● **EXERCISE**: Every line below between the line holding "(389, 132) = (477, 223): brown" and the line holding "(682, 195) = (491, 272): none", inclusive, should be repeated exactly, and all other lines omitted.

● **RECORD EXCERPTS**:
▬▬▬

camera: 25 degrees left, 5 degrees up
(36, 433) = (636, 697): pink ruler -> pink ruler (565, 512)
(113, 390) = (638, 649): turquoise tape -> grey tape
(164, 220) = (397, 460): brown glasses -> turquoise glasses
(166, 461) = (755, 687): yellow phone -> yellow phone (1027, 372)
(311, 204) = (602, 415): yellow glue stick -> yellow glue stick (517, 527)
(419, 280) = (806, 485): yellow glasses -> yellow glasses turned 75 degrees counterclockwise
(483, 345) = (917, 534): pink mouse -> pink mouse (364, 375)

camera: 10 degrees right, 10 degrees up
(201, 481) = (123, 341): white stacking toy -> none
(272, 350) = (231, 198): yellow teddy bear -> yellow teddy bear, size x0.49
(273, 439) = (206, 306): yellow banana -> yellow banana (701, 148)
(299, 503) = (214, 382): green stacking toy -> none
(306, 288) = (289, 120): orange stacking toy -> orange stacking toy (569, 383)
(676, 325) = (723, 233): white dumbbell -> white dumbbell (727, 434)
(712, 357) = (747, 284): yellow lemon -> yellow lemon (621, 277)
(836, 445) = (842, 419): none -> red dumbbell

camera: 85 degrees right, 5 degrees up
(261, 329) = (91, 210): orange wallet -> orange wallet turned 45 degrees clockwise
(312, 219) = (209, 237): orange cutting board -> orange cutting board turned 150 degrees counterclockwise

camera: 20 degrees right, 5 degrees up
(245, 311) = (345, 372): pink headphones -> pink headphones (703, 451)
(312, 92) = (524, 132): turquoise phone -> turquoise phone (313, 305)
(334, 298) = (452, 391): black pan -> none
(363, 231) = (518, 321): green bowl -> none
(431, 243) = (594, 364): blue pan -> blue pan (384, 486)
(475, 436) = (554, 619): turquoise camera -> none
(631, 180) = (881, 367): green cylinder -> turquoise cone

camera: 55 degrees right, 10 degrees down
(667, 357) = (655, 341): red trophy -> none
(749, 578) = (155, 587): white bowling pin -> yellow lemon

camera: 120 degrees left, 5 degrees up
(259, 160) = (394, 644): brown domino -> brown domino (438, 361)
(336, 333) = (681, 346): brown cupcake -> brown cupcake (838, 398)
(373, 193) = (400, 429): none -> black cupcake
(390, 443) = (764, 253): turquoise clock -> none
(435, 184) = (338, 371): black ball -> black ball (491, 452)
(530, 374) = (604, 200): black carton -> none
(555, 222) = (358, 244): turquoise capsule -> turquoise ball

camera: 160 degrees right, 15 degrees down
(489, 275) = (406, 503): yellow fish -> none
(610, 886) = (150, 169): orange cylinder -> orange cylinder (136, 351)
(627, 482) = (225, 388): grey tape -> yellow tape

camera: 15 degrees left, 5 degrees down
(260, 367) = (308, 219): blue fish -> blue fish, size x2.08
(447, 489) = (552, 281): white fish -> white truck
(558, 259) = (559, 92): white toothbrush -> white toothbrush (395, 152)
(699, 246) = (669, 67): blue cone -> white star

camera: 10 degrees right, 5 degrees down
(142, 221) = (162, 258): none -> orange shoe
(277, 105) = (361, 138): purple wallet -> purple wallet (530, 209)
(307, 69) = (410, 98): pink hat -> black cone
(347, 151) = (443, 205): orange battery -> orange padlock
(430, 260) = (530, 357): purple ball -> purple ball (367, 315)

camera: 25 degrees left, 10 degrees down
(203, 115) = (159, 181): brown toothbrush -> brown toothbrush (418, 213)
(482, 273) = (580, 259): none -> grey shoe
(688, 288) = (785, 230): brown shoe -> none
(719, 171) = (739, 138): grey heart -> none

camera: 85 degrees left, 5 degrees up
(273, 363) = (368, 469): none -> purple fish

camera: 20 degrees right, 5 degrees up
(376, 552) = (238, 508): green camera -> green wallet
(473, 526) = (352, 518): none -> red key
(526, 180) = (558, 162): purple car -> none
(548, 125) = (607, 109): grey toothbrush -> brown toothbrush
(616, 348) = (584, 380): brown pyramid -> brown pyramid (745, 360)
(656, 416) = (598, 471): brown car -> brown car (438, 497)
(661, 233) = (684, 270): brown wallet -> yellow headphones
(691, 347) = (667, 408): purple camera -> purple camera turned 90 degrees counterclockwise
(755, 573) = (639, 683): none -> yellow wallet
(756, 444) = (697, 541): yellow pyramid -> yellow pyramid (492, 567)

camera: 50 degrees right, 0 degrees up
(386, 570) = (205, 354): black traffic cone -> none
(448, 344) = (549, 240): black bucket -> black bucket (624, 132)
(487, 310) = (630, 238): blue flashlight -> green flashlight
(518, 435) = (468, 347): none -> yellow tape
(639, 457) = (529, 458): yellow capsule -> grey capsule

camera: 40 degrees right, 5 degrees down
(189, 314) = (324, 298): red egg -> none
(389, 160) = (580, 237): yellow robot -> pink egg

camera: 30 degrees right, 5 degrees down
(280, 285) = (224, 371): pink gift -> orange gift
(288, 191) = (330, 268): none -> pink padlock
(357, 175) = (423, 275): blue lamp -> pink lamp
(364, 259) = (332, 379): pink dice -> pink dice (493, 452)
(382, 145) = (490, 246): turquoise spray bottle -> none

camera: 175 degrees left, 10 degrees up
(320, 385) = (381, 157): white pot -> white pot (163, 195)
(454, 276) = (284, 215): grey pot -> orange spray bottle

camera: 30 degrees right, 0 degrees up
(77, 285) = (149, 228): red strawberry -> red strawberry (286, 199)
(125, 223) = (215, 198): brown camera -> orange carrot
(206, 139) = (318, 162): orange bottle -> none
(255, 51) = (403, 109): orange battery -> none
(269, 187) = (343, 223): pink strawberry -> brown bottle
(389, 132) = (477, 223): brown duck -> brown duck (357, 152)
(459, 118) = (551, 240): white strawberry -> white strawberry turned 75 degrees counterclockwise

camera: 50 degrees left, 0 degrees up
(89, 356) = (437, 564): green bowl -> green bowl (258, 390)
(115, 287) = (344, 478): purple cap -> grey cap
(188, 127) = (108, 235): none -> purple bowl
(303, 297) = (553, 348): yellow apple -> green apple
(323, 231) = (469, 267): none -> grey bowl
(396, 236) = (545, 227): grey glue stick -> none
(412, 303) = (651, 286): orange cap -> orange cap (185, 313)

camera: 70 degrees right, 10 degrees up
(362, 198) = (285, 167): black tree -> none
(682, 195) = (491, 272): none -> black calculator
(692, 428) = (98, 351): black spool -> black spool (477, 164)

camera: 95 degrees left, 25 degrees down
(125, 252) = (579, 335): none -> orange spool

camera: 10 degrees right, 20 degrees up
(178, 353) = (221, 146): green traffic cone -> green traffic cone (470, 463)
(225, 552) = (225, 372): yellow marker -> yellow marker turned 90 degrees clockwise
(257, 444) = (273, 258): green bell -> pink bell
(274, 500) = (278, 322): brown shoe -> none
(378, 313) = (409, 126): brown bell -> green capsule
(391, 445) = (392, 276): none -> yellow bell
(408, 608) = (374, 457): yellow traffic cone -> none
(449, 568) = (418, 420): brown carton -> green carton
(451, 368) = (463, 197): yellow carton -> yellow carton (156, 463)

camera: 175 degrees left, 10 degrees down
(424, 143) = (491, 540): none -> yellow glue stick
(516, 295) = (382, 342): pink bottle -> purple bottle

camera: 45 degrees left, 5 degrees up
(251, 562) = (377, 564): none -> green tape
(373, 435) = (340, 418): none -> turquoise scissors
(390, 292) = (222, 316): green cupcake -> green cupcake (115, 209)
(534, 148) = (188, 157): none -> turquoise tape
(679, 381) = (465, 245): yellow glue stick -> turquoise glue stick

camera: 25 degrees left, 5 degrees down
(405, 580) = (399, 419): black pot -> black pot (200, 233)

▬▬▬

● **RESPONSE BOX**:
(389, 132) = (477, 223): brown duck -> brown duck (357, 152)
(459, 118) = (551, 240): white strawberry -> white strawberry turned 75 degrees counterclockwise

camera: 50 degrees left, 0 degrees up
(89, 356) = (437, 564): green bowl -> green bowl (258, 390)
(115, 287) = (344, 478): purple cap -> grey cap
(188, 127) = (108, 235): none -> purple bowl
(303, 297) = (553, 348): yellow apple -> green apple
(323, 231) = (469, 267): none -> grey bowl
(396, 236) = (545, 227): grey glue stick -> none
(412, 303) = (651, 286): orange cap -> orange cap (185, 313)

camera: 70 degrees right, 10 degrees up
(362, 198) = (285, 167): black tree -> none
(682, 195) = (491, 272): none -> black calculator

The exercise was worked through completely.